*Exercise objective:* Skip all pictures, then copy the lines from the start of the data through the line with "pink square: (255, 541) -> (130, 356), moved", keeping both ends.

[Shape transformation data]

──────────

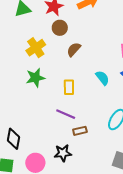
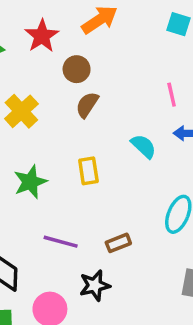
brown circle: (60, 28) -> (77, 69), moved
green star: (35, 78) -> (30, 182), moved
purple line: (66, 114) -> (61, 242), moved

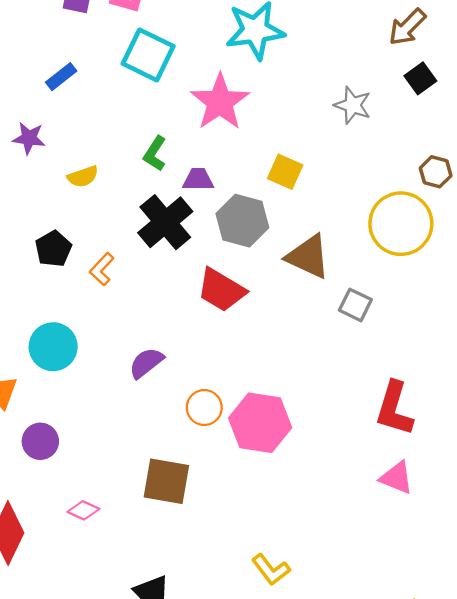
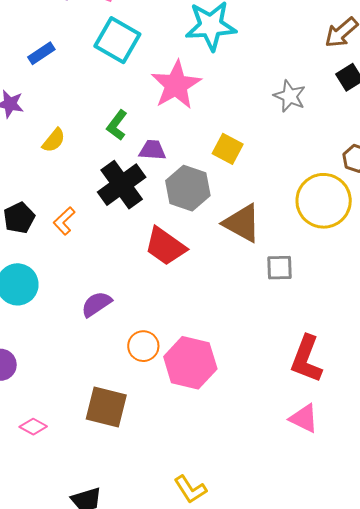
yellow semicircle: (83, 177) -> (54, 140), turned -36
black pentagon: (53, 249) -> (19, 218), moved
gray square: (355, 305) -> (279, 268), turned -32

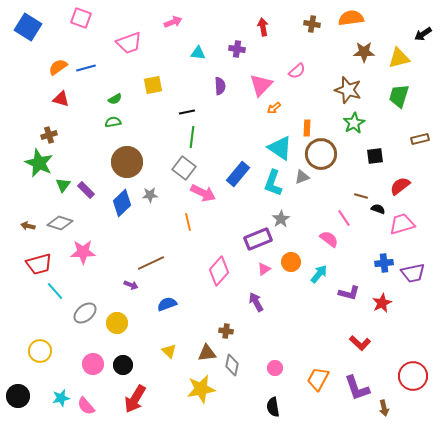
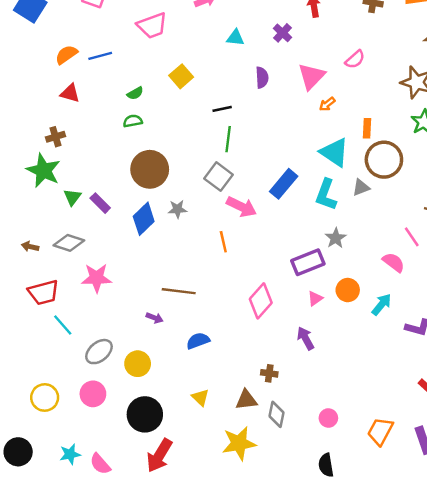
purple cross: (237, 49) -> (283, 33), turned 35
yellow square: (153, 85) -> (181, 76), turned -30
brown line: (151, 263) -> (179, 291), turned 32
pink circle: (93, 364) -> (93, 394), moved
black circle: (123, 365) -> (145, 414), size x1.5

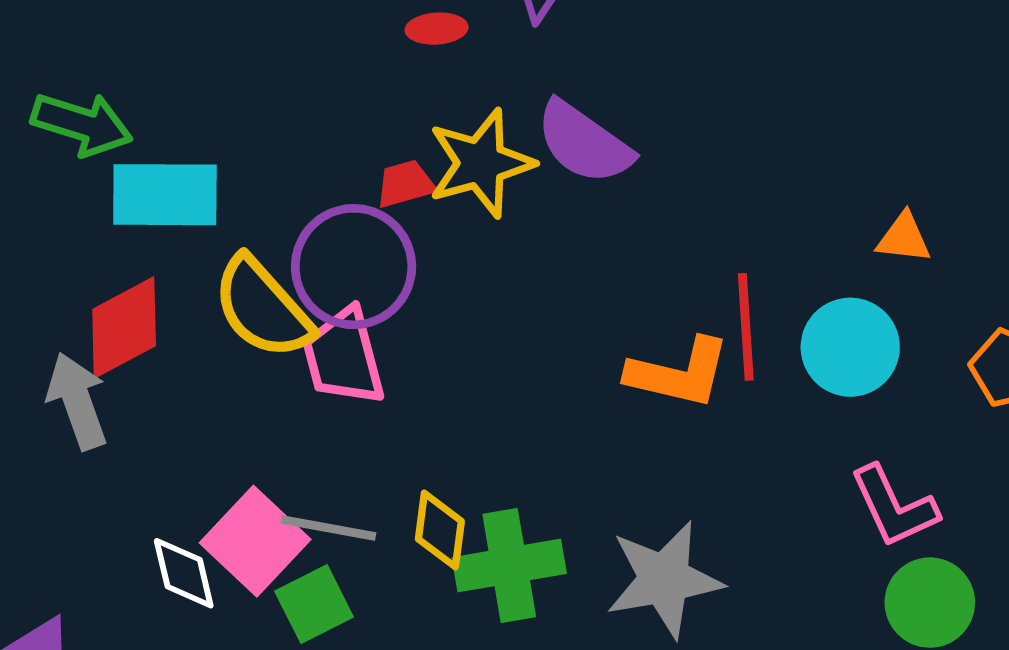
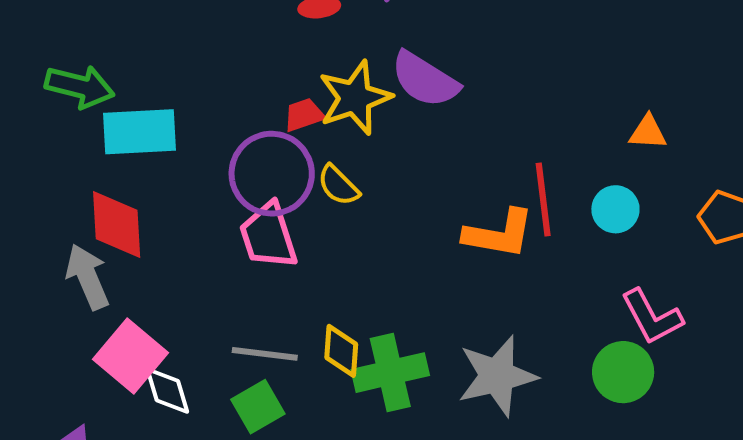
yellow semicircle: (263, 308) -> (338, 185), moved, size x0.6
red diamond: (124, 327) -> (117, 225), turned -62
cyan circle: (850, 347) -> (615, 209), size x0.7
pink square: (255, 541) -> (130, 356), moved
green circle: (930, 603) -> (623, 372), moved

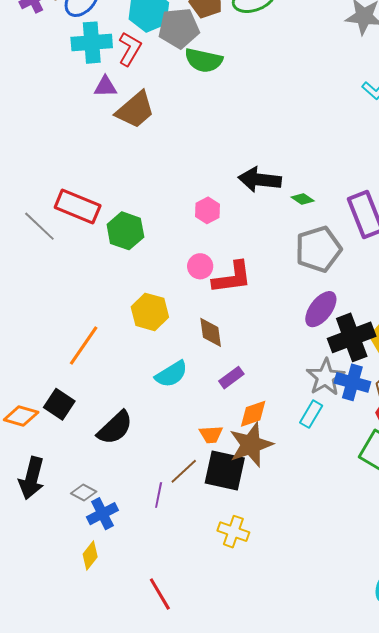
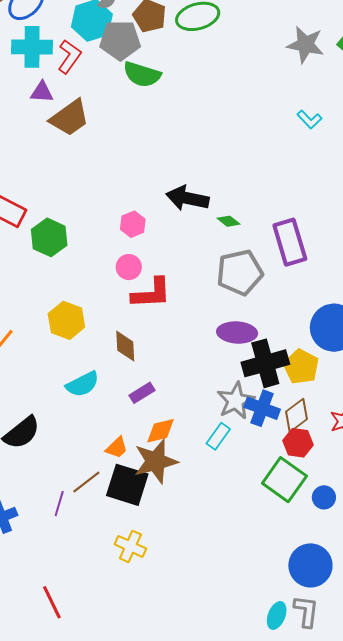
pink circle: (200, 266) -> (129, 267), moved
purple ellipse: (321, 309) -> (237, 333), turned 51
orange trapezoid: (211, 434) -> (117, 448), turned -45

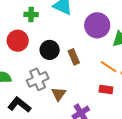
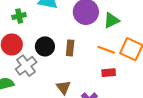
brown rectangle: (74, 57) -> (70, 48), turned 42
gray cross: (38, 79) -> (26, 66), moved

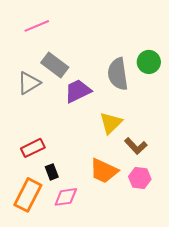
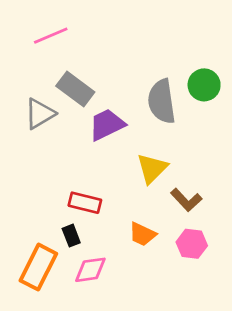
red rectangle: (33, 148) -> (85, 203), moved, turned 40
orange trapezoid: (104, 171) -> (142, 234), size x0.7

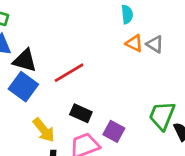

──────────

*Written solution:*
brown circle: (60, 28) -> (77, 69), moved
green star: (35, 78) -> (30, 182), moved
purple line: (66, 114) -> (61, 242), moved

yellow semicircle: (83, 177) -> (54, 140), turned -36
black pentagon: (53, 249) -> (19, 218), moved
gray square: (355, 305) -> (279, 268), turned -32

purple cross: (237, 49) -> (283, 33), turned 35
yellow square: (153, 85) -> (181, 76), turned -30
brown line: (151, 263) -> (179, 291), turned 32
pink circle: (93, 364) -> (93, 394), moved
black circle: (123, 365) -> (145, 414), size x1.5

yellow semicircle: (263, 308) -> (338, 185), moved, size x0.6
red diamond: (124, 327) -> (117, 225), turned -62
cyan circle: (850, 347) -> (615, 209), size x0.7
pink square: (255, 541) -> (130, 356), moved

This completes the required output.